ASSIGNMENT | Without the pictures, repeat the listing character for character.

(DATA)

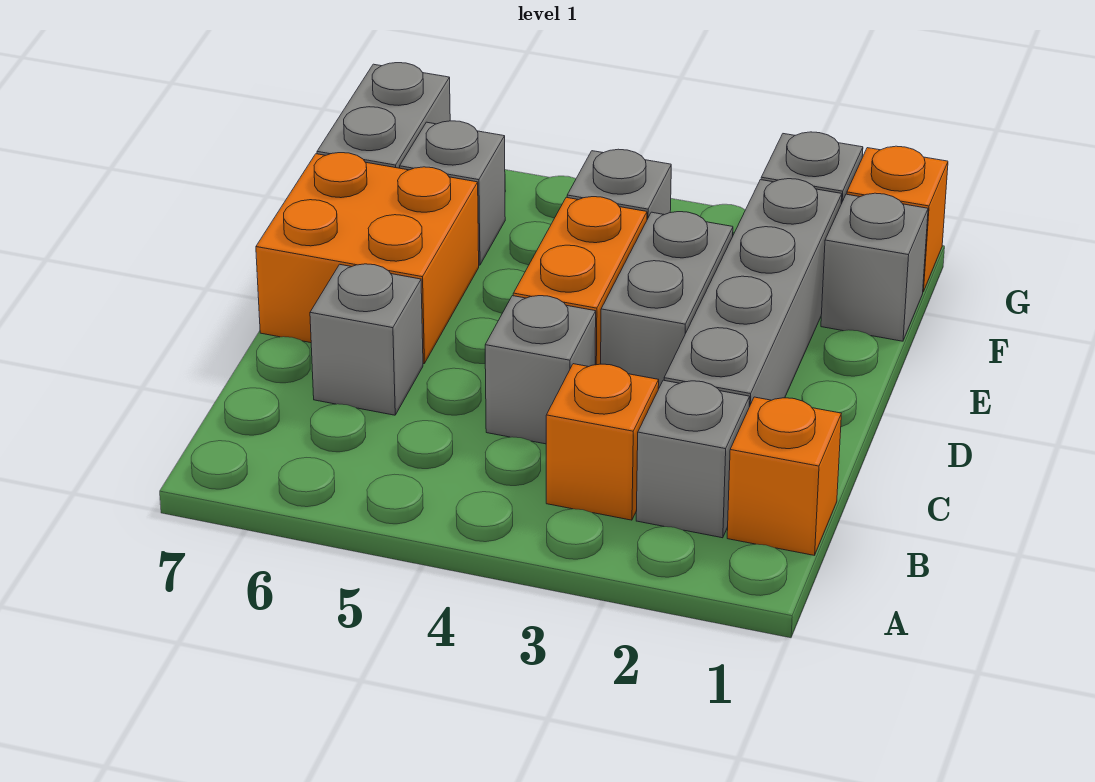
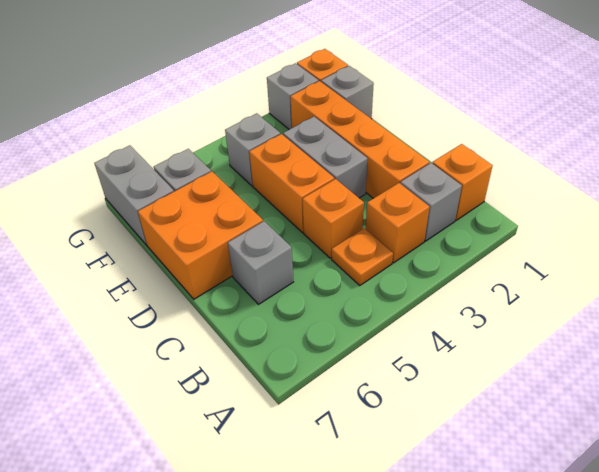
none -> orange plate B4 level 1
grey brick C2:F2 level 1 -> orange brick C2:F2 level 1
grey brick C4 level 1 -> orange brick C4 level 1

(End DATA)

ANSWER TO THIS EXERCISE |
none -> orange plate B4 level 1
grey brick C2:F2 level 1 -> orange brick C2:F2 level 1
grey brick C4 level 1 -> orange brick C4 level 1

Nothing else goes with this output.